Prompt: What follows is a set of records. Repeat every one of them exactly.

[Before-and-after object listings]
◇ ◇ ◇ ◇
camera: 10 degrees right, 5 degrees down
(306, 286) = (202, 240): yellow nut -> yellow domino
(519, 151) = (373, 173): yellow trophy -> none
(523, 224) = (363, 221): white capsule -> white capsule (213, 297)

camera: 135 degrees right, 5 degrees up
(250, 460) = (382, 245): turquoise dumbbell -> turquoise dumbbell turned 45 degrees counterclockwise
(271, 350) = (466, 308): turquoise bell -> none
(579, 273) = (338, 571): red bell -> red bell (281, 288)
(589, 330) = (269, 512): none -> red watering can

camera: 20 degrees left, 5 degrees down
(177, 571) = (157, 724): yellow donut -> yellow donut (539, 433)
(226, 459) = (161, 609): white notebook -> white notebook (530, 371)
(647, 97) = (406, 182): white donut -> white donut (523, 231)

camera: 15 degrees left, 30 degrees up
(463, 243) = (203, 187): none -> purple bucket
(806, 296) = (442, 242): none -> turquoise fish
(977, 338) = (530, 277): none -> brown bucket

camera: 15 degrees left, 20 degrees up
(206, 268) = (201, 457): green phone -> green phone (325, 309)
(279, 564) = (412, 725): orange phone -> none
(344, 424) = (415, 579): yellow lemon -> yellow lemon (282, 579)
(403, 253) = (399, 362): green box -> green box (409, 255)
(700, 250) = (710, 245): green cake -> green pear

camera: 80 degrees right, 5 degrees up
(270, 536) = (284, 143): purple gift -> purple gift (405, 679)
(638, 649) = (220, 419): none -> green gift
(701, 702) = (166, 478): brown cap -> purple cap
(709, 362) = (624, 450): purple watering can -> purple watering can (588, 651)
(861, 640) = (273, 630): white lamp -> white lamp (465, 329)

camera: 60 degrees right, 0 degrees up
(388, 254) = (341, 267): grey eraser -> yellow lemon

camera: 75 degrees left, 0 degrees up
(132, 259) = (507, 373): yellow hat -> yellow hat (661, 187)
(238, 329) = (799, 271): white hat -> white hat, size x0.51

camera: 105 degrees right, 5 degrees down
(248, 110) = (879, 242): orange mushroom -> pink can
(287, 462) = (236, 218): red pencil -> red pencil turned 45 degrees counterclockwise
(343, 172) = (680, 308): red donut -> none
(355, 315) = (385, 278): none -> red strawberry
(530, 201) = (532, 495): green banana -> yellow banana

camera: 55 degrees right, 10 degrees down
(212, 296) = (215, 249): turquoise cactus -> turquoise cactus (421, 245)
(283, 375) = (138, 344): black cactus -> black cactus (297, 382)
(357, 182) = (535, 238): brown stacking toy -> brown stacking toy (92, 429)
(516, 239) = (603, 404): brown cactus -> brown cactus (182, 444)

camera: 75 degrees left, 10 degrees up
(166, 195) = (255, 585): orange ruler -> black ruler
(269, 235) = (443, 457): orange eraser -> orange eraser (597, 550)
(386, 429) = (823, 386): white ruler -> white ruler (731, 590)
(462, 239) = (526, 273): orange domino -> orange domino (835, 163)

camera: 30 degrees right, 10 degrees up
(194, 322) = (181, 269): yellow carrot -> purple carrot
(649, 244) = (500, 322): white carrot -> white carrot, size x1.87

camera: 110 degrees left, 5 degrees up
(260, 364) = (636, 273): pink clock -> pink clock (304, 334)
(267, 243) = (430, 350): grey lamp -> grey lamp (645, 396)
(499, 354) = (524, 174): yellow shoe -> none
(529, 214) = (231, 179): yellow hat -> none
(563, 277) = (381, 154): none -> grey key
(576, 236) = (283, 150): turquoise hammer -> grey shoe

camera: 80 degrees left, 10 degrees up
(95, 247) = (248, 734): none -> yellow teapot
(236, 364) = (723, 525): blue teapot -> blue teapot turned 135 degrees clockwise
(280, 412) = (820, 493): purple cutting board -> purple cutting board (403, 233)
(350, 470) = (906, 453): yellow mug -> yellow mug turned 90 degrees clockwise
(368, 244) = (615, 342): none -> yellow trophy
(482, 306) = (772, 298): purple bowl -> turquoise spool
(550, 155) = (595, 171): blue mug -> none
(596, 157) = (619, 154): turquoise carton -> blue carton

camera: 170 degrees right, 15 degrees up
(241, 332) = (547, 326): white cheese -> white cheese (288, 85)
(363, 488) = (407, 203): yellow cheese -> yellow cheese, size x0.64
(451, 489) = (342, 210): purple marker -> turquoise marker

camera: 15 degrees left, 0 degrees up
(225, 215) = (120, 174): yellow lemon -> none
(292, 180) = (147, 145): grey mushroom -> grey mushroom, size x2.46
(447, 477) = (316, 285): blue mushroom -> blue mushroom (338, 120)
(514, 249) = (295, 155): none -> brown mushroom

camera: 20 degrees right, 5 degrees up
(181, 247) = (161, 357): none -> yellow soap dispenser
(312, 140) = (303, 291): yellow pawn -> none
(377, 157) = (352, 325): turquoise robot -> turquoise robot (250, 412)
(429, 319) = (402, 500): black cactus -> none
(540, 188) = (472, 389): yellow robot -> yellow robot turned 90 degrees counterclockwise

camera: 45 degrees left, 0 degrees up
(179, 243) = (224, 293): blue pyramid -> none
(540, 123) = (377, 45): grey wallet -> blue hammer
◇ ◇ ◇ ◇
Exercise result:
camera: 10 degrees right, 5 degrees down
(306, 286) = (202, 240): yellow nut -> yellow domino
(519, 151) = (373, 173): yellow trophy -> none
(523, 224) = (363, 221): white capsule -> white capsule (213, 297)

camera: 135 degrees right, 5 degrees up
(250, 460) = (382, 245): turquoise dumbbell -> turquoise dumbbell turned 45 degrees counterclockwise
(271, 350) = (466, 308): turquoise bell -> none
(579, 273) = (338, 571): red bell -> red bell (281, 288)
(589, 330) = (269, 512): none -> red watering can

camera: 20 degrees left, 5 degrees down
(177, 571) = (157, 724): yellow donut -> yellow donut (539, 433)
(226, 459) = (161, 609): white notebook -> white notebook (530, 371)
(647, 97) = (406, 182): white donut -> white donut (523, 231)

camera: 15 degrees left, 30 degrees up
(463, 243) = (203, 187): none -> purple bucket
(806, 296) = (442, 242): none -> turquoise fish
(977, 338) = (530, 277): none -> brown bucket

camera: 15 degrees left, 20 degrees up
(206, 268) = (201, 457): green phone -> green phone (325, 309)
(279, 564) = (412, 725): orange phone -> none
(344, 424) = (415, 579): yellow lemon -> yellow lemon (282, 579)
(403, 253) = (399, 362): green box -> green box (409, 255)
(700, 250) = (710, 245): green cake -> green pear

camera: 80 degrees right, 5 degrees up
(270, 536) = (284, 143): purple gift -> purple gift (405, 679)
(638, 649) = (220, 419): none -> green gift
(701, 702) = (166, 478): brown cap -> purple cap
(709, 362) = (624, 450): purple watering can -> purple watering can (588, 651)
(861, 640) = (273, 630): white lamp -> white lamp (465, 329)

camera: 60 degrees right, 0 degrees up
(388, 254) = (341, 267): grey eraser -> yellow lemon

camera: 75 degrees left, 0 degrees up
(132, 259) = (507, 373): yellow hat -> yellow hat (661, 187)
(238, 329) = (799, 271): white hat -> white hat, size x0.51

camera: 105 degrees right, 5 degrees down
(248, 110) = (879, 242): orange mushroom -> pink can
(287, 462) = (236, 218): red pencil -> red pencil turned 45 degrees counterclockwise
(343, 172) = (680, 308): red donut -> none
(355, 315) = (385, 278): none -> red strawberry
(530, 201) = (532, 495): green banana -> yellow banana

camera: 55 degrees right, 10 degrees down
(212, 296) = (215, 249): turquoise cactus -> turquoise cactus (421, 245)
(283, 375) = (138, 344): black cactus -> black cactus (297, 382)
(357, 182) = (535, 238): brown stacking toy -> brown stacking toy (92, 429)
(516, 239) = (603, 404): brown cactus -> brown cactus (182, 444)

camera: 75 degrees left, 10 degrees up
(166, 195) = (255, 585): orange ruler -> black ruler
(269, 235) = (443, 457): orange eraser -> orange eraser (597, 550)
(386, 429) = (823, 386): white ruler -> white ruler (731, 590)
(462, 239) = (526, 273): orange domino -> orange domino (835, 163)

camera: 30 degrees right, 10 degrees up
(194, 322) = (181, 269): yellow carrot -> purple carrot
(649, 244) = (500, 322): white carrot -> white carrot, size x1.87

camera: 110 degrees left, 5 degrees up
(260, 364) = (636, 273): pink clock -> pink clock (304, 334)
(267, 243) = (430, 350): grey lamp -> grey lamp (645, 396)
(499, 354) = (524, 174): yellow shoe -> none
(529, 214) = (231, 179): yellow hat -> none
(563, 277) = (381, 154): none -> grey key
(576, 236) = (283, 150): turquoise hammer -> grey shoe

camera: 80 degrees left, 10 degrees up
(95, 247) = (248, 734): none -> yellow teapot
(236, 364) = (723, 525): blue teapot -> blue teapot turned 135 degrees clockwise
(280, 412) = (820, 493): purple cutting board -> purple cutting board (403, 233)
(350, 470) = (906, 453): yellow mug -> yellow mug turned 90 degrees clockwise
(368, 244) = (615, 342): none -> yellow trophy
(482, 306) = (772, 298): purple bowl -> turquoise spool
(550, 155) = (595, 171): blue mug -> none
(596, 157) = (619, 154): turquoise carton -> blue carton

camera: 170 degrees right, 15 degrees up
(241, 332) = (547, 326): white cheese -> white cheese (288, 85)
(363, 488) = (407, 203): yellow cheese -> yellow cheese, size x0.64
(451, 489) = (342, 210): purple marker -> turquoise marker

camera: 15 degrees left, 0 degrees up
(225, 215) = (120, 174): yellow lemon -> none
(292, 180) = (147, 145): grey mushroom -> grey mushroom, size x2.46
(447, 477) = (316, 285): blue mushroom -> blue mushroom (338, 120)
(514, 249) = (295, 155): none -> brown mushroom

camera: 20 degrees right, 5 degrees up
(181, 247) = (161, 357): none -> yellow soap dispenser
(312, 140) = (303, 291): yellow pawn -> none
(377, 157) = (352, 325): turquoise robot -> turquoise robot (250, 412)
(429, 319) = (402, 500): black cactus -> none
(540, 188) = (472, 389): yellow robot -> yellow robot turned 90 degrees counterclockwise

camera: 45 degrees left, 0 degrees up
(179, 243) = (224, 293): blue pyramid -> none
(540, 123) = (377, 45): grey wallet -> blue hammer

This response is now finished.